## BEGIN Task input
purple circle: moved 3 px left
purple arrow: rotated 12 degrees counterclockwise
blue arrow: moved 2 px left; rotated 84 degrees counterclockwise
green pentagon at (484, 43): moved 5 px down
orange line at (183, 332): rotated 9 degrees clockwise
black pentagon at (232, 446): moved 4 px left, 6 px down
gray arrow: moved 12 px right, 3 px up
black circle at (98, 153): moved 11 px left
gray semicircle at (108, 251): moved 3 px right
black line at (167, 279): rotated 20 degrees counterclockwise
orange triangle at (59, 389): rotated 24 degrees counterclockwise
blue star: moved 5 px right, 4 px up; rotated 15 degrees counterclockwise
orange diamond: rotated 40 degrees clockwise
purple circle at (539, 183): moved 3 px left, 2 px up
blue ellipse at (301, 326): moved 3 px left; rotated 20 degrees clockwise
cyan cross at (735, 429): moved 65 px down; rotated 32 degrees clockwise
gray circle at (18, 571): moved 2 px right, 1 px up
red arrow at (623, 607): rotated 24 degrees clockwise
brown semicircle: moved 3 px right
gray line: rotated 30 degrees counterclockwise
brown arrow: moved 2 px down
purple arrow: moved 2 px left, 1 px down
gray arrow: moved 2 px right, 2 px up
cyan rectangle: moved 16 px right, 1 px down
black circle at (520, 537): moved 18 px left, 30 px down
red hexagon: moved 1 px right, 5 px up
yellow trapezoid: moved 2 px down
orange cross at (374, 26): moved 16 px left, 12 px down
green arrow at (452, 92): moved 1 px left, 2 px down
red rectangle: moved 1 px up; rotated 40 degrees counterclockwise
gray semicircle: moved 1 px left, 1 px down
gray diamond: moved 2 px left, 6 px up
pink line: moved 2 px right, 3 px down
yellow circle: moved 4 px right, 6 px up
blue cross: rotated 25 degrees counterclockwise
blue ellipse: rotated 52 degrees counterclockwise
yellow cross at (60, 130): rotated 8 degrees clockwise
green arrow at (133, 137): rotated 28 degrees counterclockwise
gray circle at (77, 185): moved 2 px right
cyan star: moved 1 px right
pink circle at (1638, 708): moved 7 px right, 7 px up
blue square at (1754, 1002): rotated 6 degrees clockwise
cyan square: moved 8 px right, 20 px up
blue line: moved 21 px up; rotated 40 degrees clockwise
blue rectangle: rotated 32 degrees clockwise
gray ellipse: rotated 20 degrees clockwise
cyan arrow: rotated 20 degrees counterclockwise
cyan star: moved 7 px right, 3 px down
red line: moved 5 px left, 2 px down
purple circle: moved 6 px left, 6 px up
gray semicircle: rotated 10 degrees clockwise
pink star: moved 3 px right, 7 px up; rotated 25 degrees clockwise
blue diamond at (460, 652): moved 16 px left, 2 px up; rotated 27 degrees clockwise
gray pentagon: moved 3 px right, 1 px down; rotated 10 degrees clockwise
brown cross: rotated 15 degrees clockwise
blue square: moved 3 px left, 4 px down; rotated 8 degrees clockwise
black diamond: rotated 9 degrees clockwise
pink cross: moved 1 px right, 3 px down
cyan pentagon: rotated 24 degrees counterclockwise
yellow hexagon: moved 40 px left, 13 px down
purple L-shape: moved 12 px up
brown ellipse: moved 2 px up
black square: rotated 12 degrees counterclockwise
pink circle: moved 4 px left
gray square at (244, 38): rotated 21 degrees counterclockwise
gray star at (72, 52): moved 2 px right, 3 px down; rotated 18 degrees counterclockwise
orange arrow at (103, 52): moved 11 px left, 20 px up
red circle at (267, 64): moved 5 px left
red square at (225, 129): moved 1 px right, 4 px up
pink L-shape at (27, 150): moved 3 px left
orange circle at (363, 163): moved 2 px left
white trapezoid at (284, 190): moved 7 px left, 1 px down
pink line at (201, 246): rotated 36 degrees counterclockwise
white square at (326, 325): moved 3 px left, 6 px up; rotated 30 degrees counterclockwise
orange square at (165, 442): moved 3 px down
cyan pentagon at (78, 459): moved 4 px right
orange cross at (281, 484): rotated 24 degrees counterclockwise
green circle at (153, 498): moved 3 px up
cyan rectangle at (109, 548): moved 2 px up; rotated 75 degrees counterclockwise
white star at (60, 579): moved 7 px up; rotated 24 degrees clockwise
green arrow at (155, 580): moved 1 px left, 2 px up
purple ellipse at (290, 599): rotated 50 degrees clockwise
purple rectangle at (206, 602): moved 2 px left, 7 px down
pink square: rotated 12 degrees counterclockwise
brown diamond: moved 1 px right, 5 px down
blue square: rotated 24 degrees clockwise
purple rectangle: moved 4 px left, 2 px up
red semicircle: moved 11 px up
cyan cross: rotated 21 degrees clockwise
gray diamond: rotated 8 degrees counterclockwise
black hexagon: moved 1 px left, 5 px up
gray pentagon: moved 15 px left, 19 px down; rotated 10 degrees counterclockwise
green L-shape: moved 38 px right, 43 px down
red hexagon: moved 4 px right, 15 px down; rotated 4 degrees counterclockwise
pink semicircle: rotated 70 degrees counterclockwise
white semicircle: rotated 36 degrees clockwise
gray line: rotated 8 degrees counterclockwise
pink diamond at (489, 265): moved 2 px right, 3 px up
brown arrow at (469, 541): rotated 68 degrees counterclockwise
## END Task input
Task
Please reproduce all of the data above line for line, changing nothing.

Answer to this exercise
purple circle: moved 3 px left
purple arrow: rotated 12 degrees counterclockwise
blue arrow: moved 2 px left; rotated 84 degrees counterclockwise
green pentagon at (484, 43): moved 5 px down
orange line at (183, 332): rotated 9 degrees clockwise
black pentagon at (232, 446): moved 4 px left, 6 px down
gray arrow: moved 12 px right, 3 px up
black circle at (98, 153): moved 11 px left
gray semicircle at (108, 251): moved 3 px right
black line at (167, 279): rotated 20 degrees counterclockwise
orange triangle at (59, 389): rotated 24 degrees counterclockwise
blue star: moved 5 px right, 4 px up; rotated 15 degrees counterclockwise
orange diamond: rotated 40 degrees clockwise
purple circle at (539, 183): moved 3 px left, 2 px up
blue ellipse at (301, 326): moved 3 px left; rotated 20 degrees clockwise
cyan cross at (735, 429): moved 65 px down; rotated 32 degrees clockwise
gray circle at (18, 571): moved 2 px right, 1 px up
red arrow at (623, 607): rotated 24 degrees clockwise
brown semicircle: moved 3 px right
gray line: rotated 30 degrees counterclockwise
brown arrow: moved 2 px down
purple arrow: moved 2 px left, 1 px down
gray arrow: moved 2 px right, 2 px up
cyan rectangle: moved 16 px right, 1 px down
black circle at (520, 537): moved 18 px left, 30 px down
red hexagon: moved 1 px right, 5 px up
yellow trapezoid: moved 2 px down
orange cross at (374, 26): moved 16 px left, 12 px down
green arrow at (452, 92): moved 1 px left, 2 px down
red rectangle: moved 1 px up; rotated 40 degrees counterclockwise
gray semicircle: moved 1 px left, 1 px down
gray diamond: moved 2 px left, 6 px up
pink line: moved 2 px right, 3 px down
yellow circle: moved 4 px right, 6 px up
blue cross: rotated 25 degrees counterclockwise
blue ellipse: rotated 52 degrees counterclockwise
yellow cross at (60, 130): rotated 8 degrees clockwise
green arrow at (133, 137): rotated 28 degrees counterclockwise
gray circle at (77, 185): moved 2 px right
cyan star: moved 1 px right
pink circle at (1638, 708): moved 7 px right, 7 px up
blue square at (1754, 1002): rotated 6 degrees clockwise
cyan square: moved 8 px right, 20 px up
blue line: moved 21 px up; rotated 40 degrees clockwise
blue rectangle: rotated 32 degrees clockwise
gray ellipse: rotated 20 degrees clockwise
cyan arrow: rotated 20 degrees counterclockwise
cyan star: moved 7 px right, 3 px down
red line: moved 5 px left, 2 px down
purple circle: moved 6 px left, 6 px up
gray semicircle: rotated 10 degrees clockwise
pink star: moved 3 px right, 7 px up; rotated 25 degrees clockwise
blue diamond at (460, 652): moved 16 px left, 2 px up; rotated 27 degrees clockwise
gray pentagon: moved 3 px right, 1 px down; rotated 10 degrees clockwise
brown cross: rotated 15 degrees clockwise
blue square: moved 3 px left, 4 px down; rotated 8 degrees clockwise
black diamond: rotated 9 degrees clockwise
pink cross: moved 1 px right, 3 px down
cyan pentagon: rotated 24 degrees counterclockwise
yellow hexagon: moved 40 px left, 13 px down
purple L-shape: moved 12 px up
brown ellipse: moved 2 px up
black square: rotated 12 degrees counterclockwise
pink circle: moved 4 px left
gray square at (244, 38): rotated 21 degrees counterclockwise
gray star at (72, 52): moved 2 px right, 3 px down; rotated 18 degrees counterclockwise
orange arrow at (103, 52): moved 11 px left, 20 px up
red circle at (267, 64): moved 5 px left
red square at (225, 129): moved 1 px right, 4 px up
pink L-shape at (27, 150): moved 3 px left
orange circle at (363, 163): moved 2 px left
white trapezoid at (284, 190): moved 7 px left, 1 px down
pink line at (201, 246): rotated 36 degrees counterclockwise
white square at (326, 325): moved 3 px left, 6 px up; rotated 30 degrees counterclockwise
orange square at (165, 442): moved 3 px down
cyan pentagon at (78, 459): moved 4 px right
orange cross at (281, 484): rotated 24 degrees counterclockwise
green circle at (153, 498): moved 3 px up
cyan rectangle at (109, 548): moved 2 px up; rotated 75 degrees counterclockwise
white star at (60, 579): moved 7 px up; rotated 24 degrees clockwise
green arrow at (155, 580): moved 1 px left, 2 px up
purple ellipse at (290, 599): rotated 50 degrees clockwise
purple rectangle at (206, 602): moved 2 px left, 7 px down
pink square: rotated 12 degrees counterclockwise
brown diamond: moved 1 px right, 5 px down
blue square: rotated 24 degrees clockwise
purple rectangle: moved 4 px left, 2 px up
red semicircle: moved 11 px up
cyan cross: rotated 21 degrees clockwise
gray diamond: rotated 8 degrees counterclockwise
black hexagon: moved 1 px left, 5 px up
gray pentagon: moved 15 px left, 19 px down; rotated 10 degrees counterclockwise
green L-shape: moved 38 px right, 43 px down
red hexagon: moved 4 px right, 15 px down; rotated 4 degrees counterclockwise
pink semicircle: rotated 70 degrees counterclockwise
white semicircle: rotated 36 degrees clockwise
gray line: rotated 8 degrees counterclockwise
pink diamond at (489, 265): moved 2 px right, 3 px up
brown arrow at (469, 541): rotated 68 degrees counterclockwise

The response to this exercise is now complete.